→ WORK INSTRUCTION
Looking at the listing below, retype exactly the lines starting at the one containing "(173, 294) = (96, 377): red" and ending at the one containing "(239, 146) = (279, 230): green", both included, and nothing else.

→ RECORDS PROVIDED
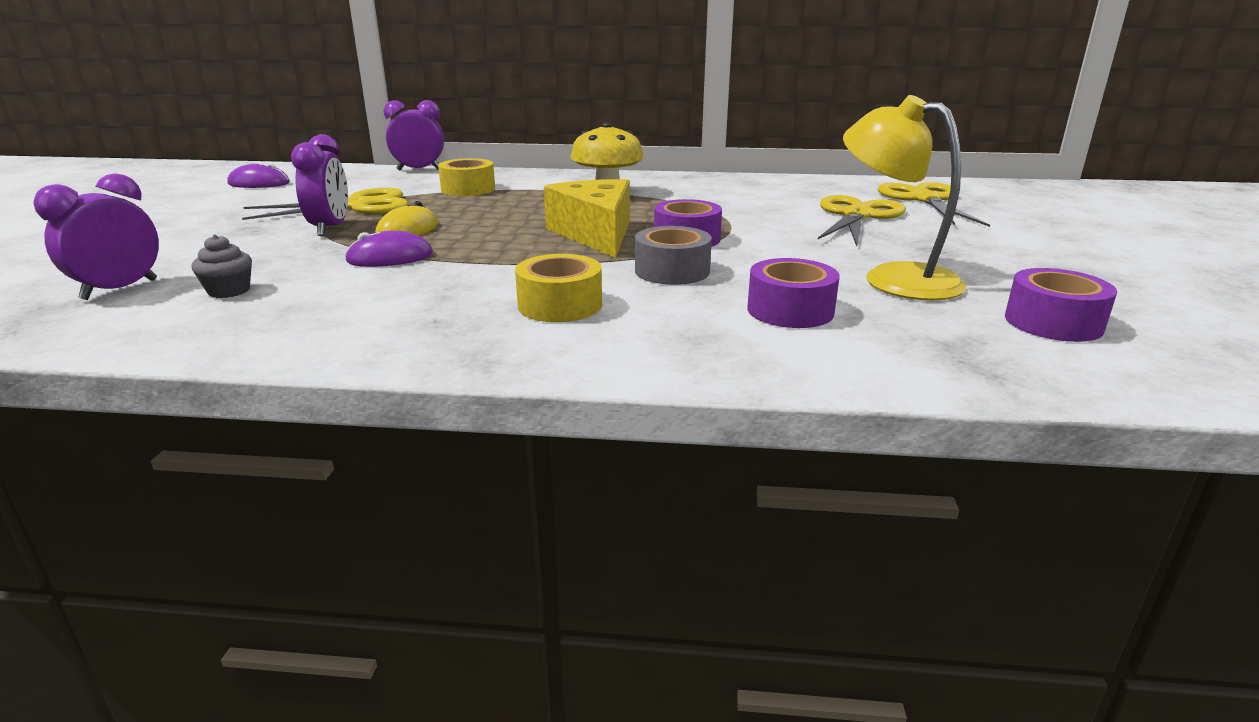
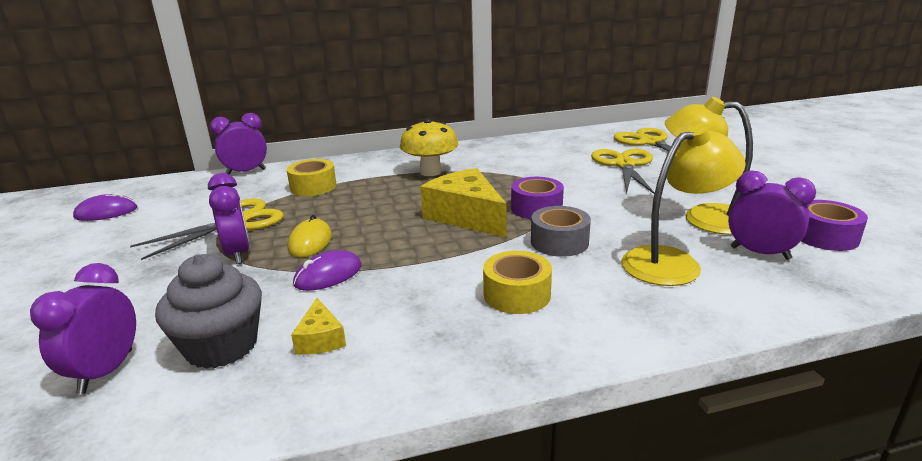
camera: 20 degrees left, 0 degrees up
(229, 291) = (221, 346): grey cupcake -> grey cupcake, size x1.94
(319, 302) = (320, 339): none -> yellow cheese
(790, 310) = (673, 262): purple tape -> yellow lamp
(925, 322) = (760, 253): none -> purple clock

--

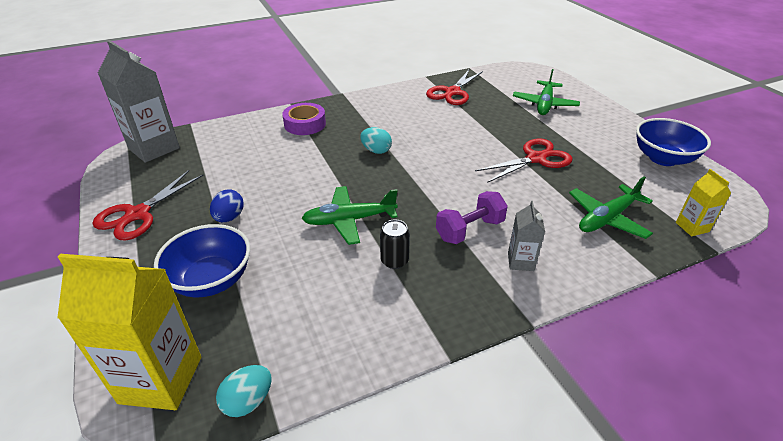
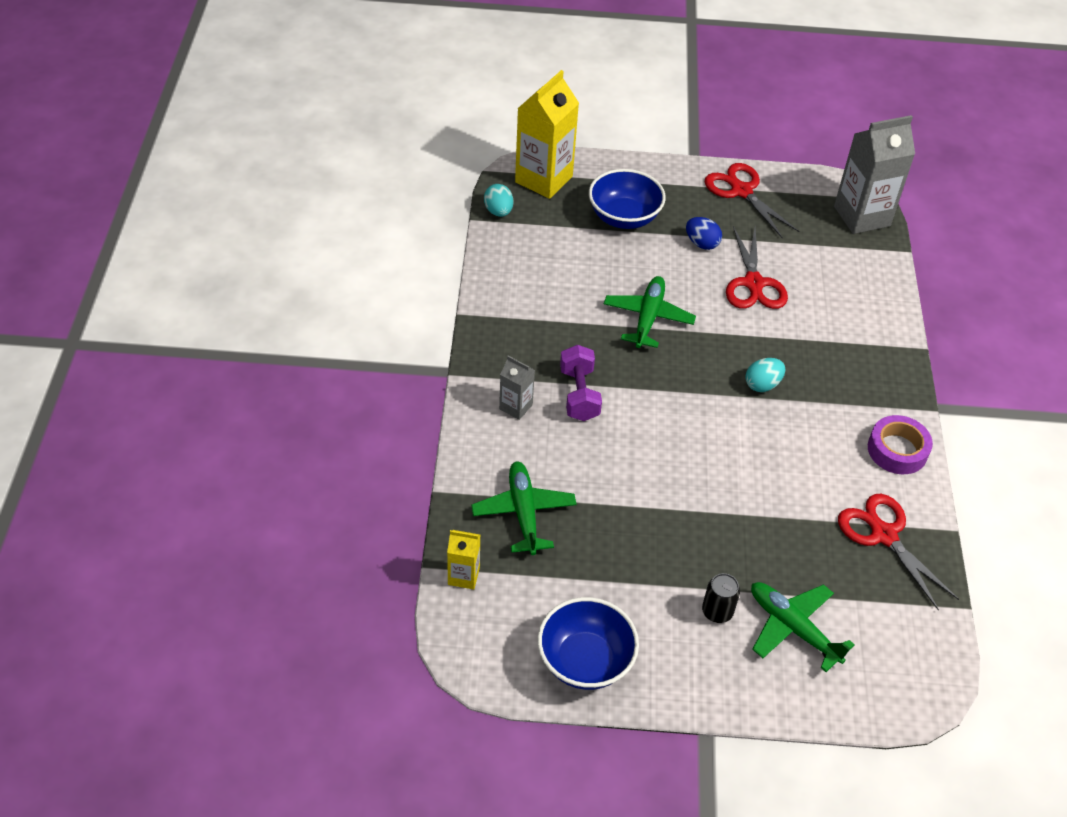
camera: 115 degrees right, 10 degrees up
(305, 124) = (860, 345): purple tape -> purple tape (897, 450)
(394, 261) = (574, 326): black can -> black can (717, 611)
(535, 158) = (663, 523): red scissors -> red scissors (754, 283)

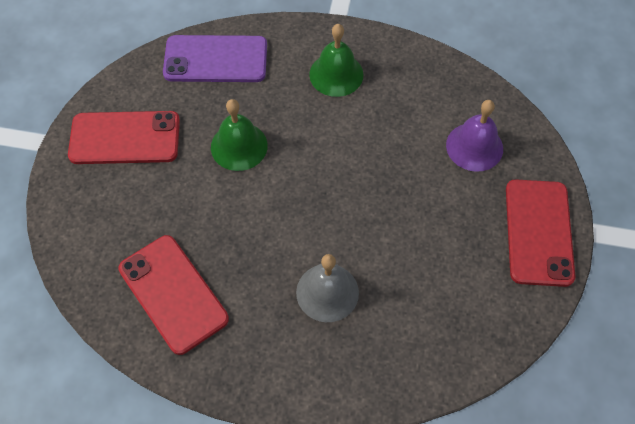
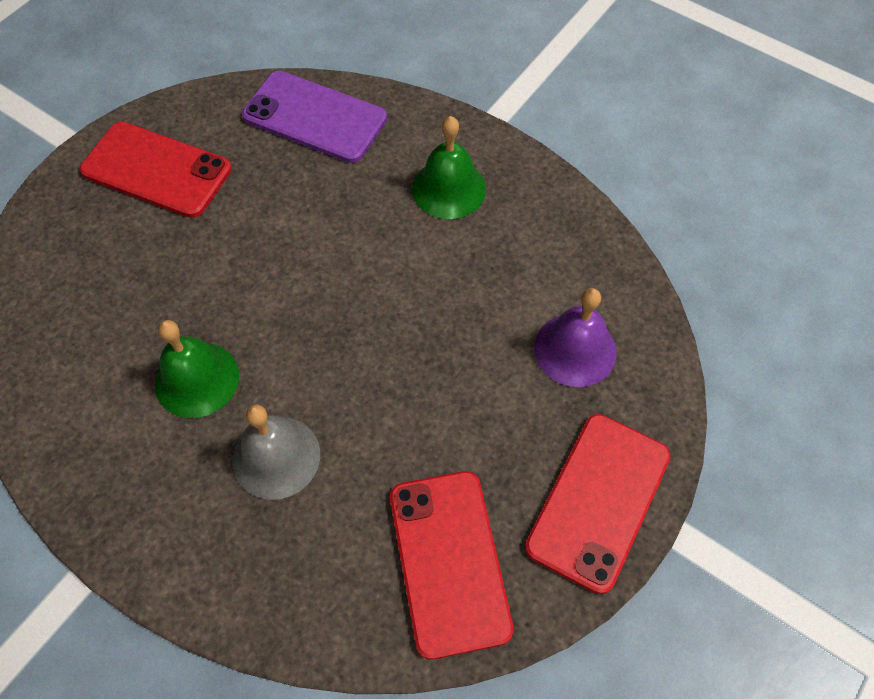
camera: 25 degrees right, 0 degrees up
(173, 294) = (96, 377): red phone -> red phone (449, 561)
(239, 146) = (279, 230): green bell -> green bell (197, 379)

...

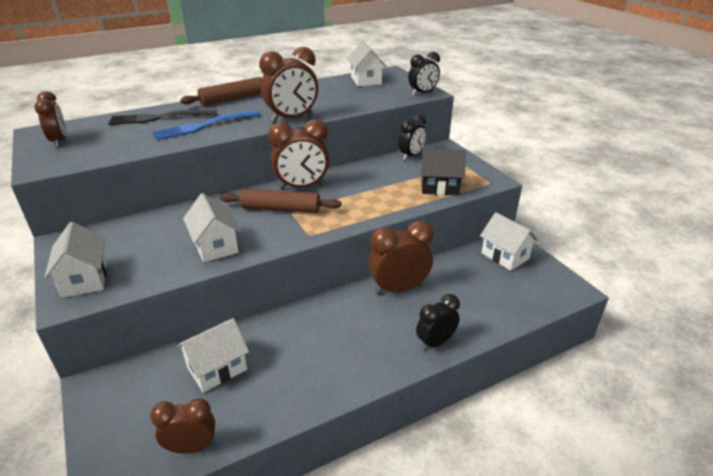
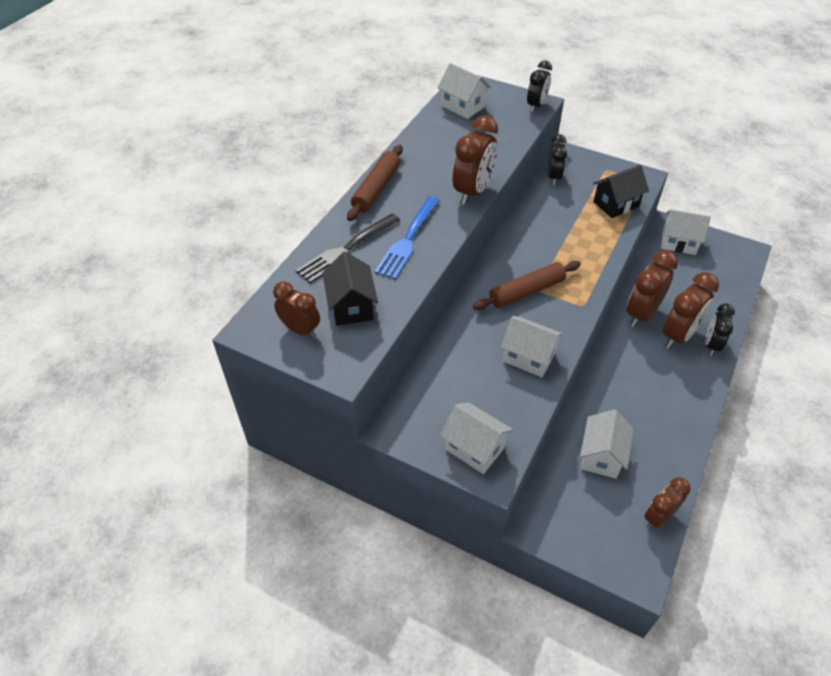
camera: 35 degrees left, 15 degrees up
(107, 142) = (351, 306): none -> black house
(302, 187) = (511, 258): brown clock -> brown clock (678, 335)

→ ANSWER FOR THE TASK
(173, 294) = (96, 377): red phone -> red phone (449, 561)
(239, 146) = (279, 230): green bell -> green bell (197, 379)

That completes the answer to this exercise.